(Source data)
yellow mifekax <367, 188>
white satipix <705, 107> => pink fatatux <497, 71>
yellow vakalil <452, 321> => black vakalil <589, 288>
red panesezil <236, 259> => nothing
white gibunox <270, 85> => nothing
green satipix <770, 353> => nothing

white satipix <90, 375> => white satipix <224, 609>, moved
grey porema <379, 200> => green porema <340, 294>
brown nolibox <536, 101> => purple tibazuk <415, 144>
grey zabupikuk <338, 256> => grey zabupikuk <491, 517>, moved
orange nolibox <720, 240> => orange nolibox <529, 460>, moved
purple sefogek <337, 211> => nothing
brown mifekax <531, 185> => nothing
* * *
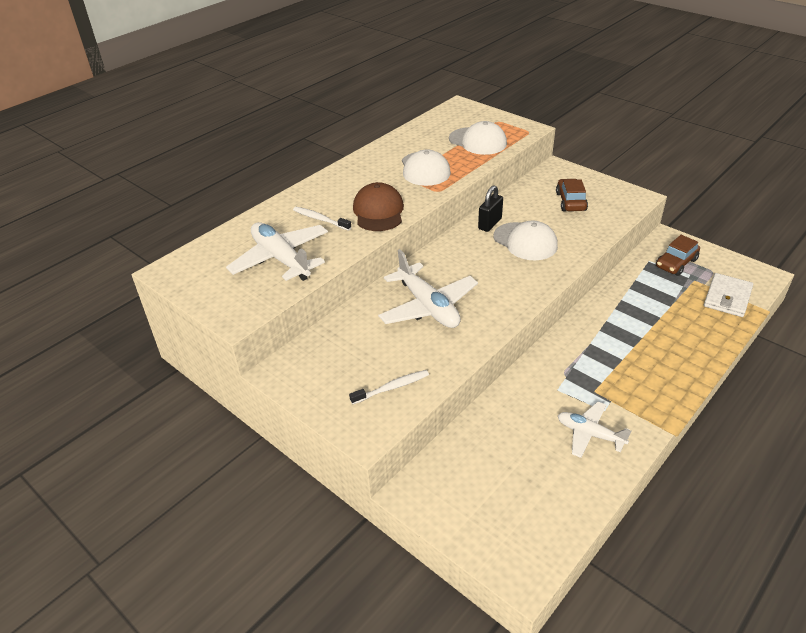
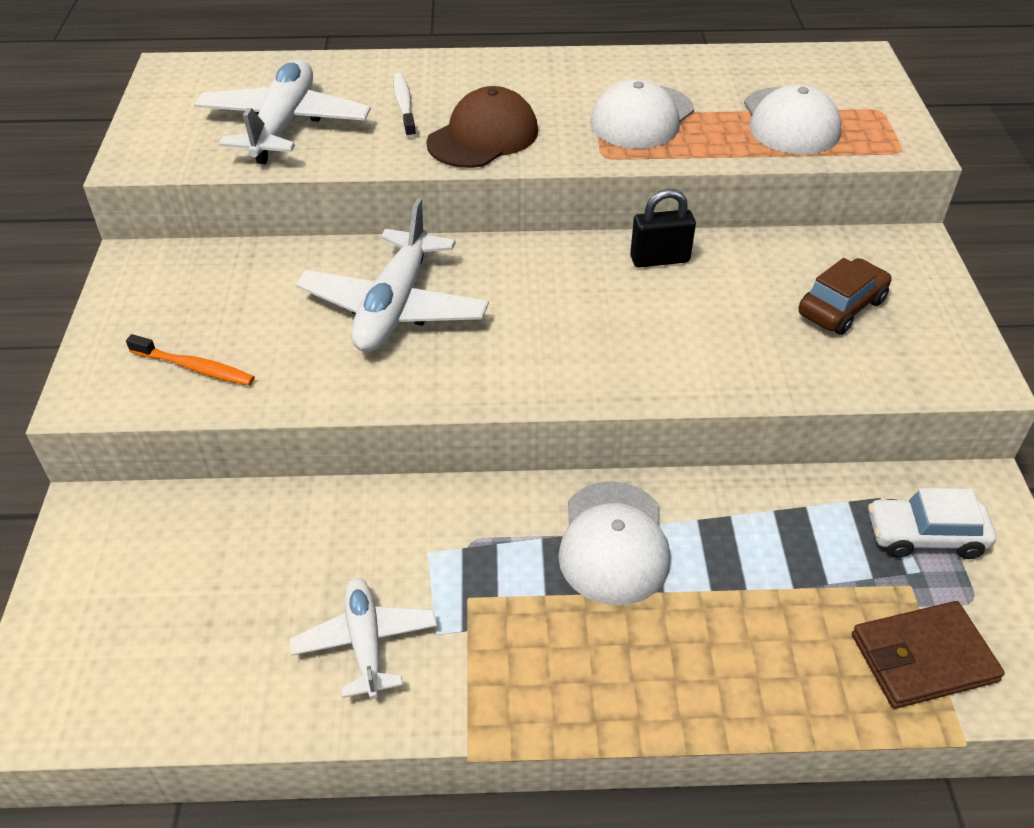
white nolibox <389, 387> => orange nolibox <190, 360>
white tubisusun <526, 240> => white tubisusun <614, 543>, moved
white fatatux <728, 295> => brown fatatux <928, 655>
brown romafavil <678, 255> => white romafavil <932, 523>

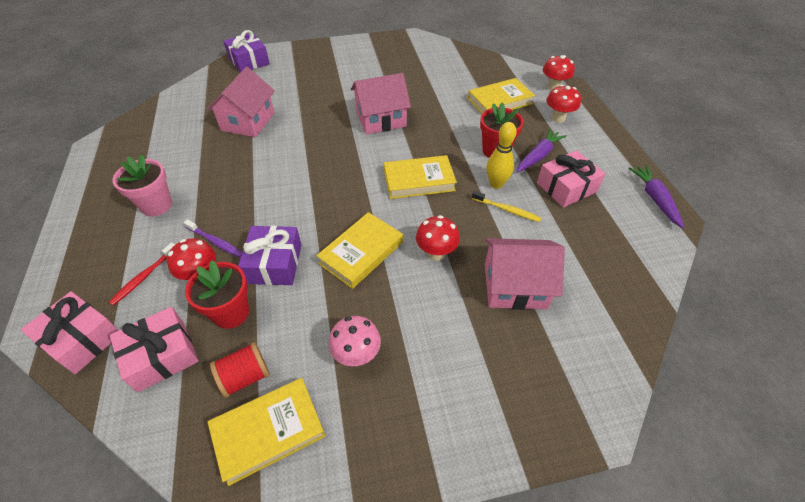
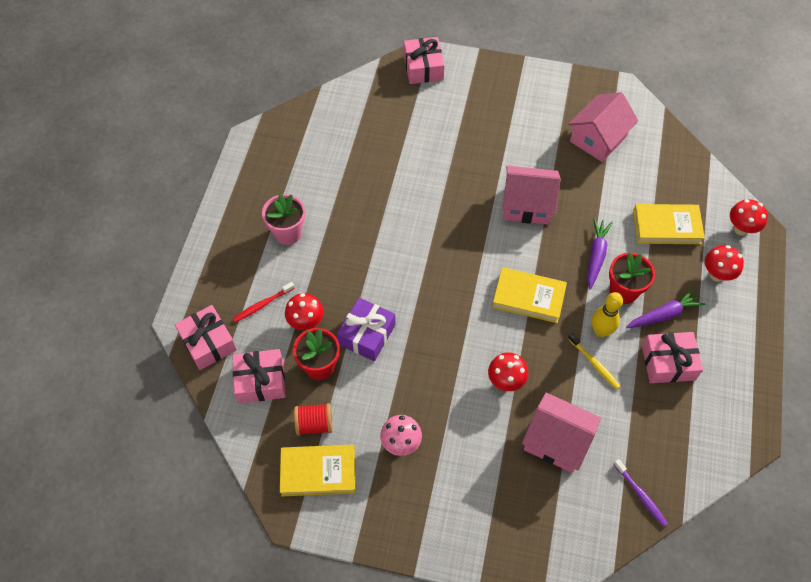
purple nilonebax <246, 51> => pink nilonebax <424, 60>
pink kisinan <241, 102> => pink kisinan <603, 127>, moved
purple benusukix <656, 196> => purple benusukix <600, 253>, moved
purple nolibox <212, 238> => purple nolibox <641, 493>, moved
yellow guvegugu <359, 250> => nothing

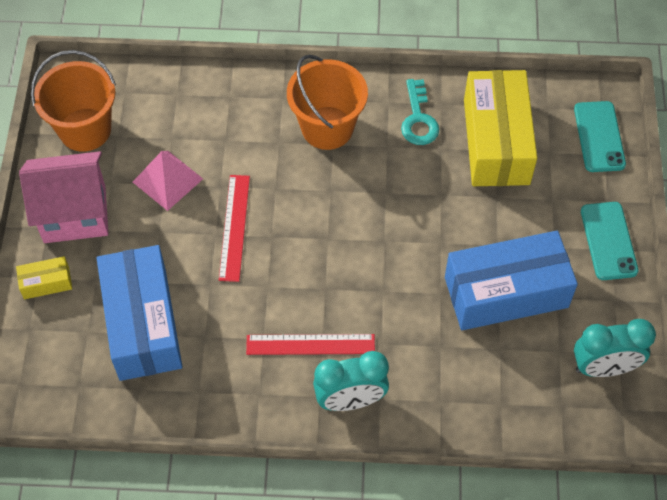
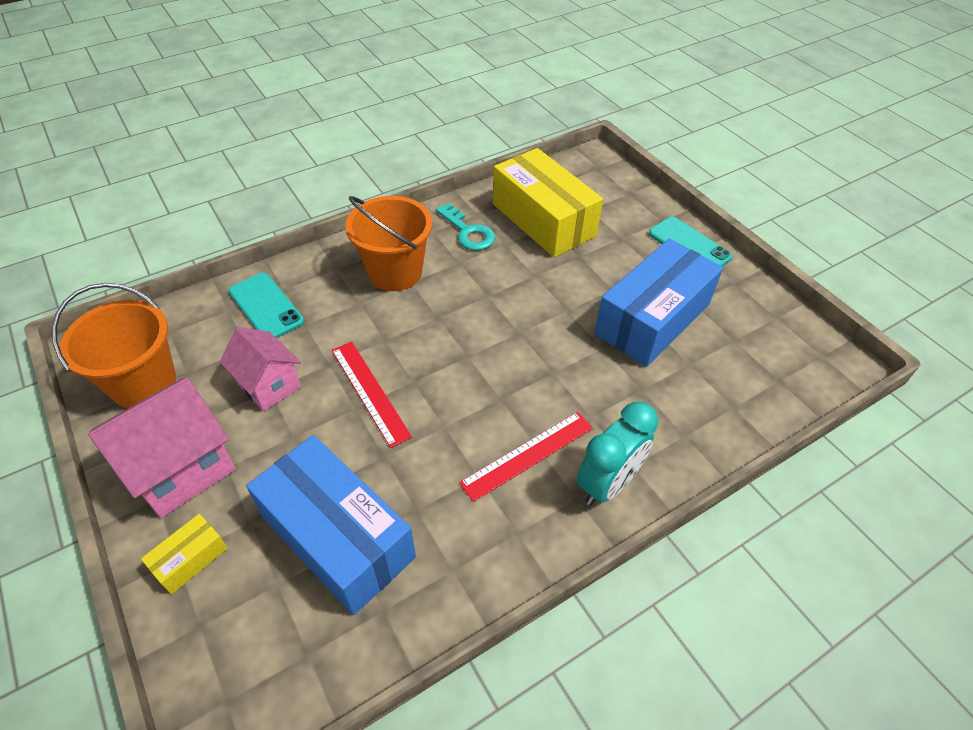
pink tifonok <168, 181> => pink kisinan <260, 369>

- [WORK ITEM]: Print exactly the lines above that run from the one with "purple benusukix <656, 196>" down to the one with "pink tifonok <168, 181>", and omit the pictures.

- [ANSWER SPACE]:
purple benusukix <656, 196> => purple benusukix <600, 253>, moved
purple nolibox <212, 238> => purple nolibox <641, 493>, moved
yellow guvegugu <359, 250> => nothing

pink tifonok <168, 181> => pink kisinan <260, 369>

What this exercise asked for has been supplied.